# Directions for this task:
In the records below, repeat exactly the lines between the line holding "blue star at" and the line holding "black circle: moved 1 px down", inclusive, and drop the pictures.
>>>
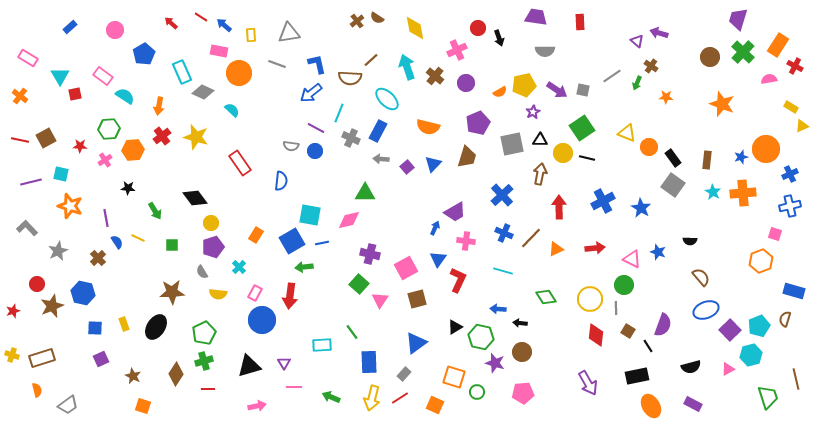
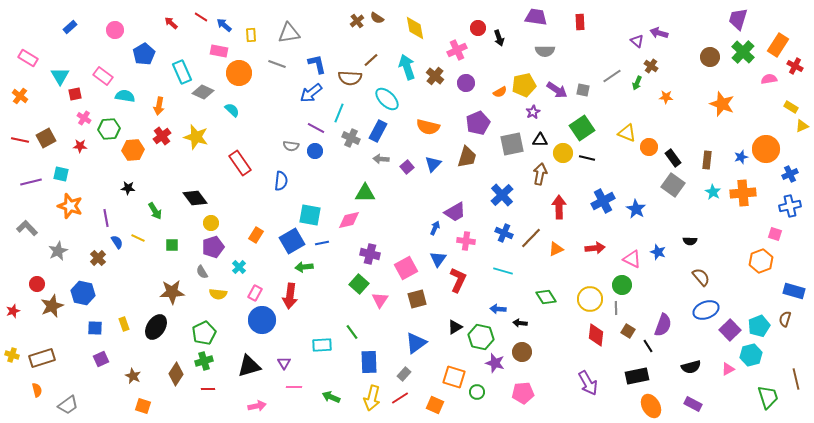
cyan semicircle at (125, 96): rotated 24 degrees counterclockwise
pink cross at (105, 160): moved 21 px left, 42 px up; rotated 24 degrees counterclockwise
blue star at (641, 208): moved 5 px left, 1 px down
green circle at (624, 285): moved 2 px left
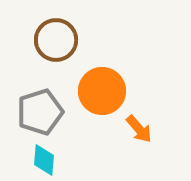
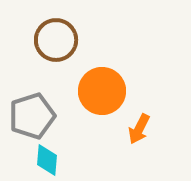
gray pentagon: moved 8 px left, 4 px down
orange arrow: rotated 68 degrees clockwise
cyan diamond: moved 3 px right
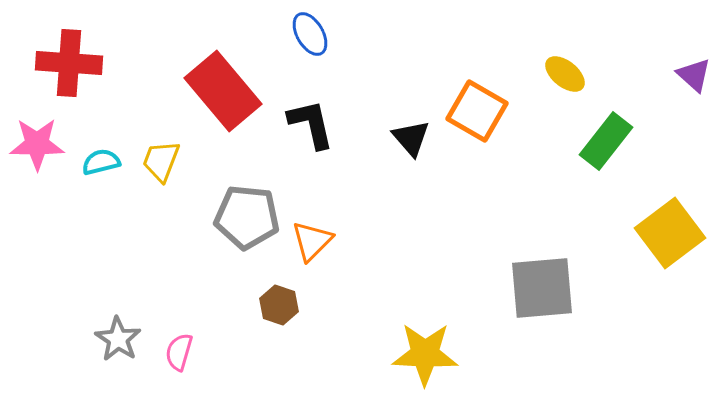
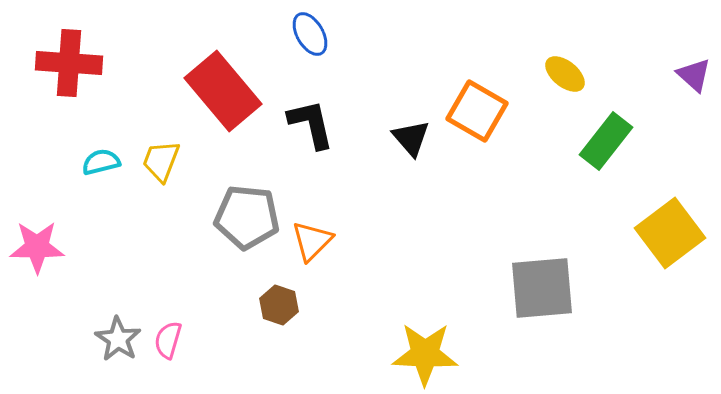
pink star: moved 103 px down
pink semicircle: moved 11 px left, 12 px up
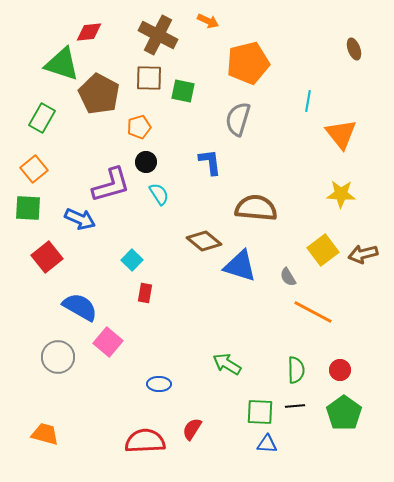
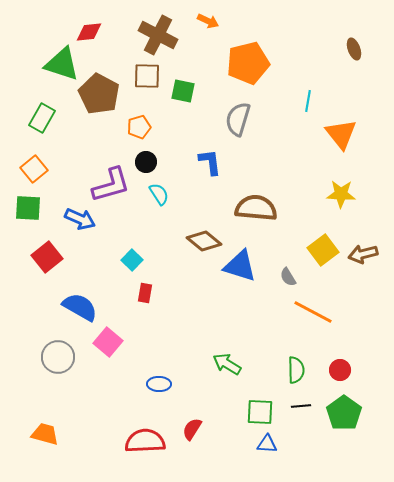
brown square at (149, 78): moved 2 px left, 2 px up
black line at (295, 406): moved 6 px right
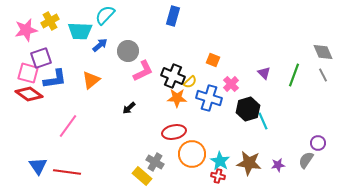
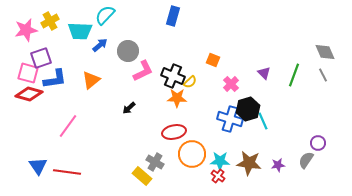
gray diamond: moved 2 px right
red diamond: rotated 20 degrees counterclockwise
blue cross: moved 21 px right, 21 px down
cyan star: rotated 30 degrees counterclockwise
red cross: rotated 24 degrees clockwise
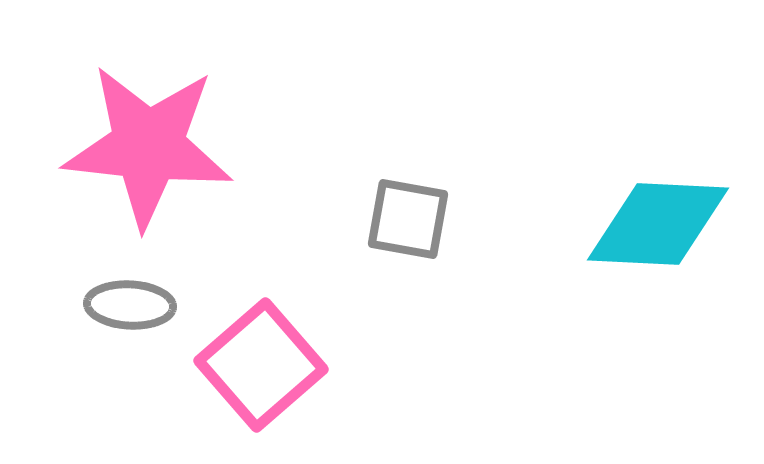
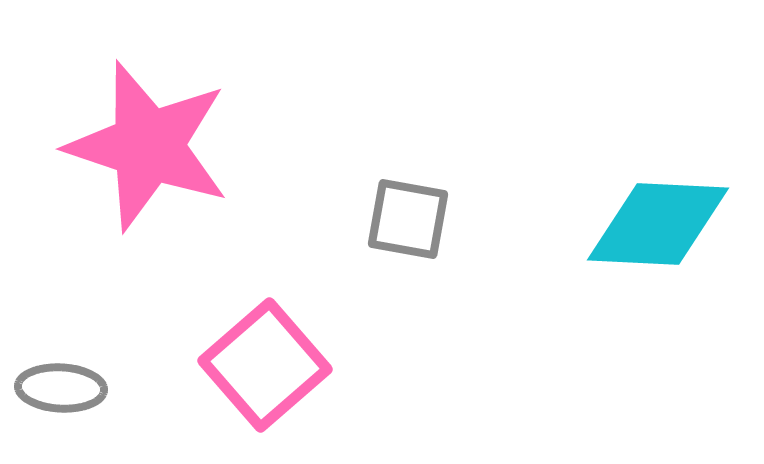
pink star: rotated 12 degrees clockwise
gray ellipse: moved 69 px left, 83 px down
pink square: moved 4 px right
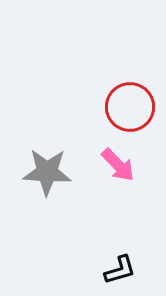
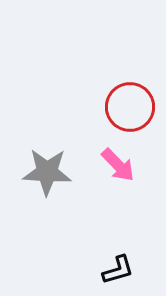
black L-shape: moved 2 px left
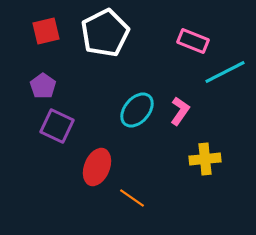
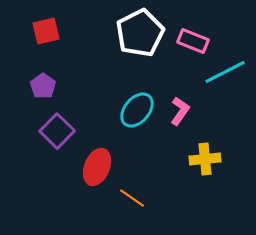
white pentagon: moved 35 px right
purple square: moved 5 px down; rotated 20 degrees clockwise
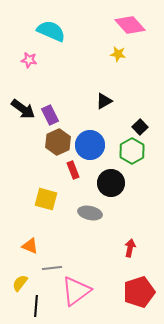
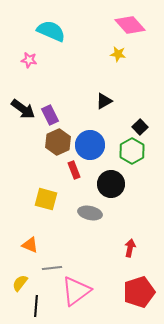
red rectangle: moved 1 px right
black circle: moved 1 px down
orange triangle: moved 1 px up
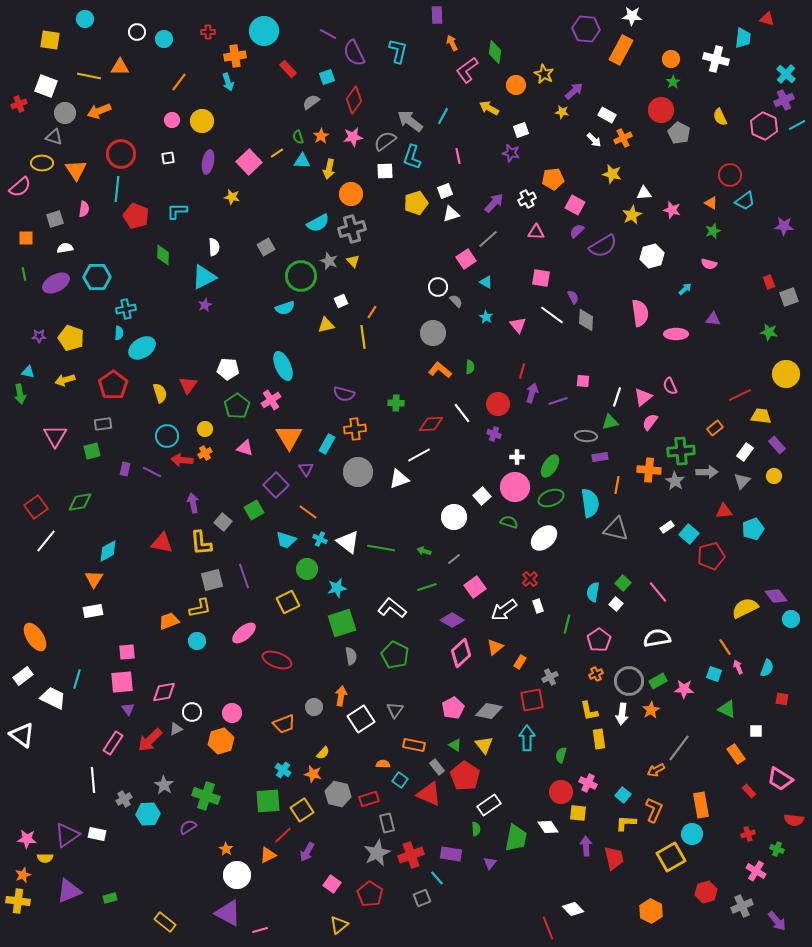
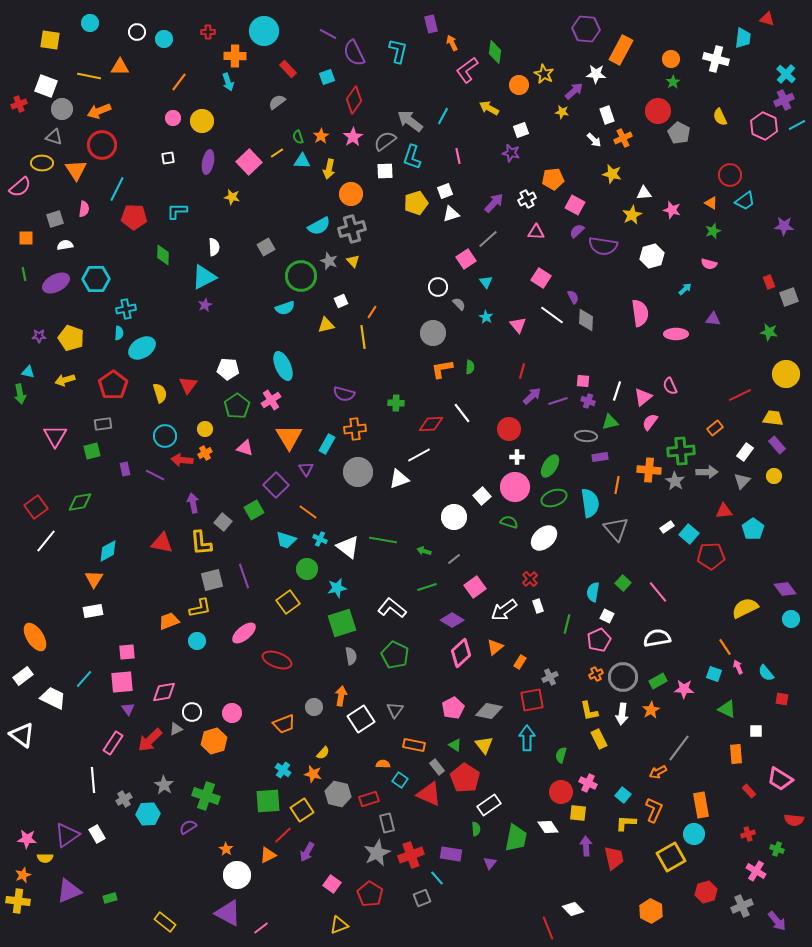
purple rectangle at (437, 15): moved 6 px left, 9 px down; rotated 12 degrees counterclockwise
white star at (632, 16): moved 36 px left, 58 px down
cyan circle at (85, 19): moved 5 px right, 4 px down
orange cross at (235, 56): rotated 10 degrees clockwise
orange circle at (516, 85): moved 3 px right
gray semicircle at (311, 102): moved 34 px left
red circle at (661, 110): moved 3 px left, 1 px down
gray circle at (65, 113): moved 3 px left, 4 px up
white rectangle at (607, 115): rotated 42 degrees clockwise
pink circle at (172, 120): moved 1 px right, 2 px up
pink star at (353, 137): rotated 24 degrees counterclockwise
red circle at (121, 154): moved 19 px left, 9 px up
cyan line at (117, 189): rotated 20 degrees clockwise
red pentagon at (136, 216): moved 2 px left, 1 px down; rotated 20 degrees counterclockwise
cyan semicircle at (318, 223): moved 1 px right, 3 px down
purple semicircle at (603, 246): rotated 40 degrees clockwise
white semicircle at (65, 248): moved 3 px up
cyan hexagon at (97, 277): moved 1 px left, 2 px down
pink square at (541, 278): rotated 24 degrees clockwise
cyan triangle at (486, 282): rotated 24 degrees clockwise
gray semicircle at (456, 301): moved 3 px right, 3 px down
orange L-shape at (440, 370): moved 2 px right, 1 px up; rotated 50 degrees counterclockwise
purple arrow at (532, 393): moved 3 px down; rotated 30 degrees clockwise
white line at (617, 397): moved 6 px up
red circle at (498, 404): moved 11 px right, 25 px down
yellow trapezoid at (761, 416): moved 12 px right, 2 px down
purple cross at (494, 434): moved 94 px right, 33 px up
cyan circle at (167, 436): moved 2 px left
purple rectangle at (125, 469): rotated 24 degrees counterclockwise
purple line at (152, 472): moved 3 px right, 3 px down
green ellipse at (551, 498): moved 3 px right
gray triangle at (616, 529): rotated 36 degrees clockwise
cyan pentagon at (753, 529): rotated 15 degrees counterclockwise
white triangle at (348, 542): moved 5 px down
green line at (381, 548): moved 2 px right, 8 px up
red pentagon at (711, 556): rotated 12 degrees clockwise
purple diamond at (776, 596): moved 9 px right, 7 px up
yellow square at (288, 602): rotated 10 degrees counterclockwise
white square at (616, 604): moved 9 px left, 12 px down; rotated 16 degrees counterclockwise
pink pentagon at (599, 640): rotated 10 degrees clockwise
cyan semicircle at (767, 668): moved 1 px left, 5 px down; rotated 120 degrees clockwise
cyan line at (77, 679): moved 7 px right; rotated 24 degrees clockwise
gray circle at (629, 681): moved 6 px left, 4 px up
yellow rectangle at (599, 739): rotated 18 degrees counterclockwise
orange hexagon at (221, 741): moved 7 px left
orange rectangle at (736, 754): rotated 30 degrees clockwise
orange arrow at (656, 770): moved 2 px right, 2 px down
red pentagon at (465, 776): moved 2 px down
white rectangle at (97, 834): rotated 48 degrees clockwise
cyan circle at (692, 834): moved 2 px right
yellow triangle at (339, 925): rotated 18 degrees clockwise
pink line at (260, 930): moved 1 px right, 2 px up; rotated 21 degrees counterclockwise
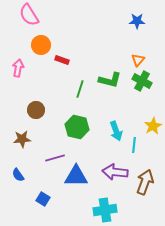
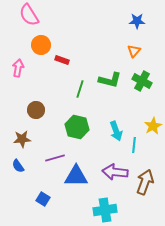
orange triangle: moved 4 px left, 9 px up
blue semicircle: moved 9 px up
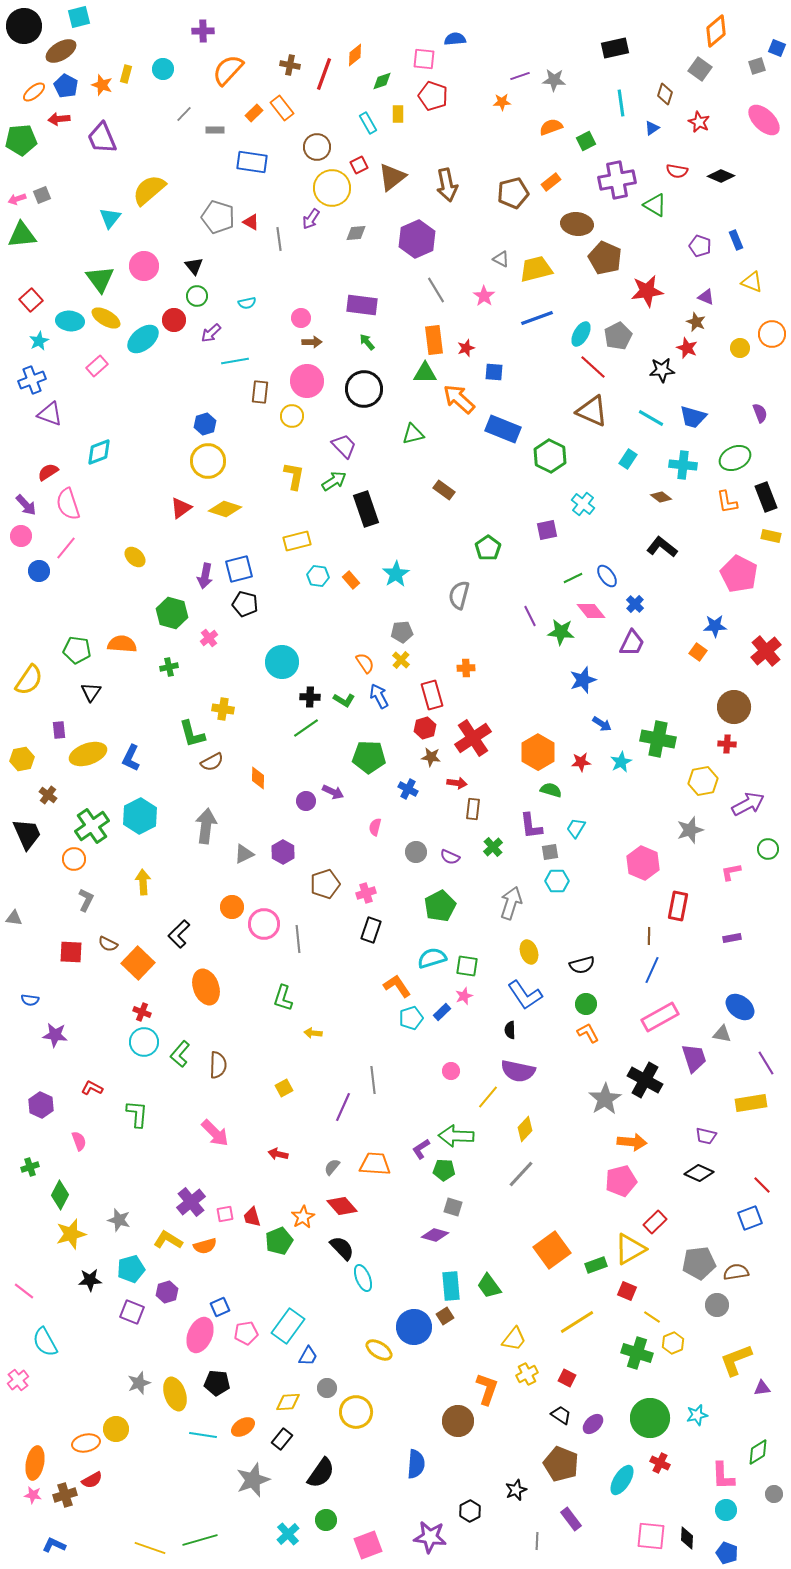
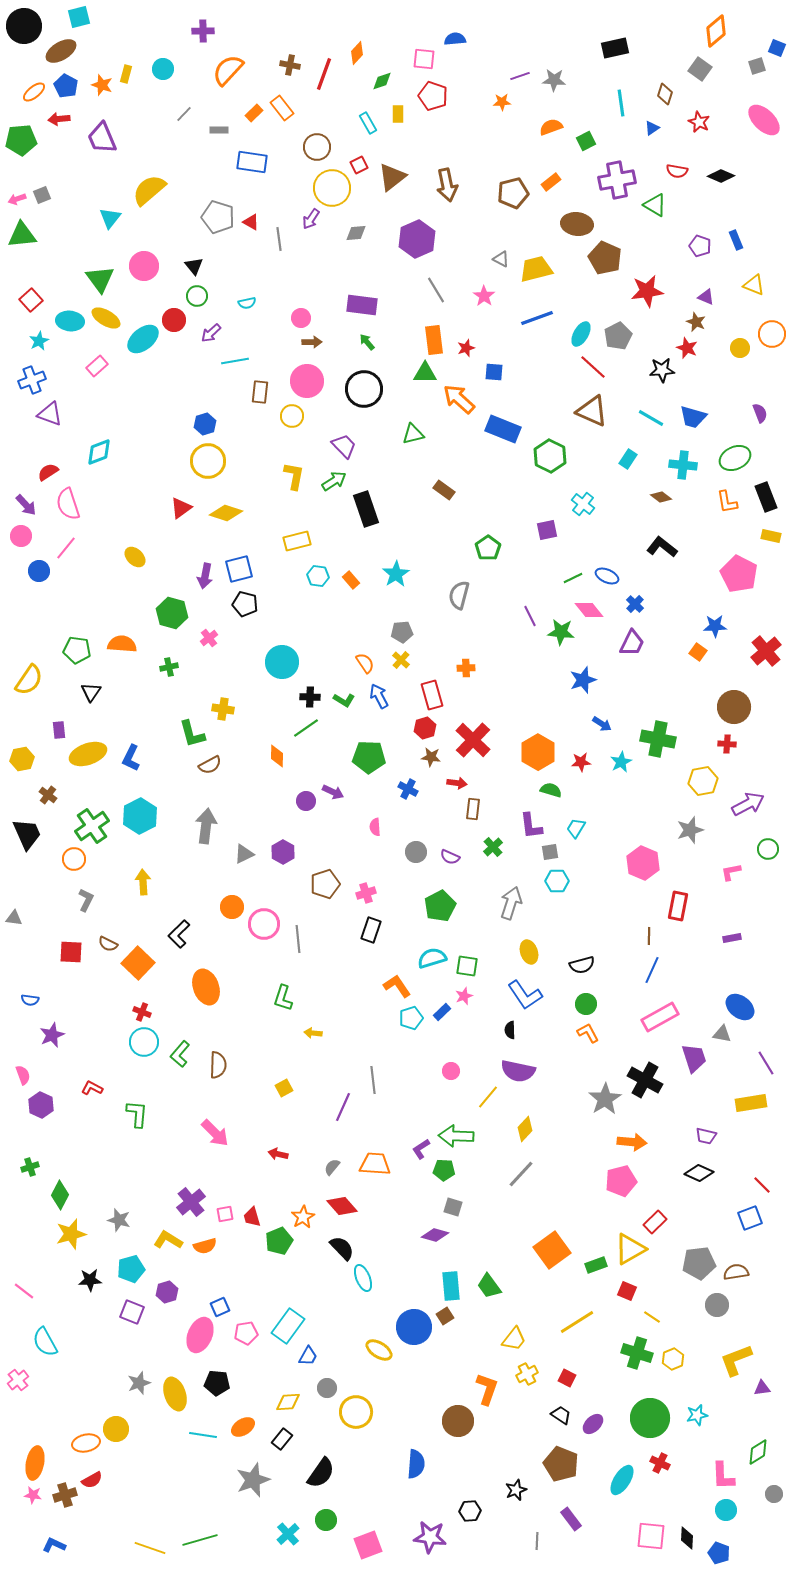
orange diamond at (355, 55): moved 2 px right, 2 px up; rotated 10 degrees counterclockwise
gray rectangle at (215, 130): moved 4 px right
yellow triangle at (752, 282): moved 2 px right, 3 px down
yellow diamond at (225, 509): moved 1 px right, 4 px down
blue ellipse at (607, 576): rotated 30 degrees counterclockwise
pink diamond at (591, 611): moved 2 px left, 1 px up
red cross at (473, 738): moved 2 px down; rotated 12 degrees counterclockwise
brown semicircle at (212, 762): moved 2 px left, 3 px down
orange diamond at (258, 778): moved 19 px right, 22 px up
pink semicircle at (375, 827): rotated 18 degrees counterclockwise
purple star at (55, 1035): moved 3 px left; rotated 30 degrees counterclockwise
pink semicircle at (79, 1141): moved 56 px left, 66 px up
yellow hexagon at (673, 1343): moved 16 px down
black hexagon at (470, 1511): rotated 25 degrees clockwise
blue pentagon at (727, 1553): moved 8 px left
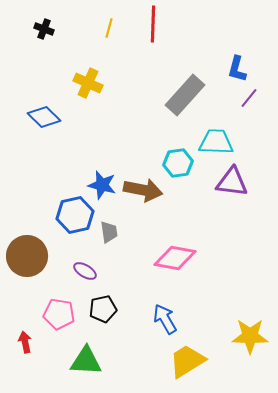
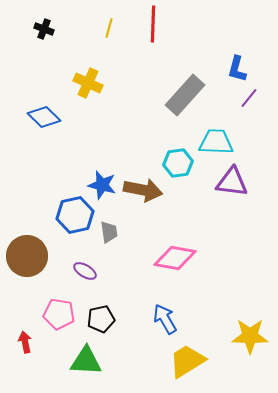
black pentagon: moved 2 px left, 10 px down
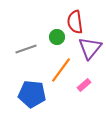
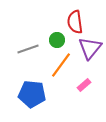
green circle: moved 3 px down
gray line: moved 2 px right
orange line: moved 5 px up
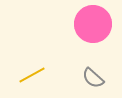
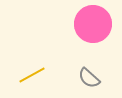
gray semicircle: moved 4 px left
<<<
# Exercise response:
blue star at (641, 208): moved 5 px left, 1 px down
green circle at (624, 285): moved 2 px left
gray pentagon: moved 8 px left, 4 px down
orange arrow: rotated 68 degrees clockwise
cyan diamond: moved 3 px right
pink star: moved 103 px down
pink semicircle: moved 11 px left, 12 px up
brown square at (149, 78): moved 2 px left, 2 px up
black line at (295, 406): moved 6 px right
gray diamond: moved 2 px right
red diamond: rotated 20 degrees counterclockwise
blue cross: moved 21 px right, 21 px down
cyan star: rotated 30 degrees counterclockwise
red cross: rotated 24 degrees clockwise
pink star: rotated 12 degrees clockwise
gray ellipse: moved 69 px left, 83 px down
pink square: moved 4 px right
black L-shape: moved 2 px left
white pentagon: moved 35 px right
purple square: moved 5 px down; rotated 20 degrees clockwise
red rectangle: moved 1 px right
black circle: moved 1 px down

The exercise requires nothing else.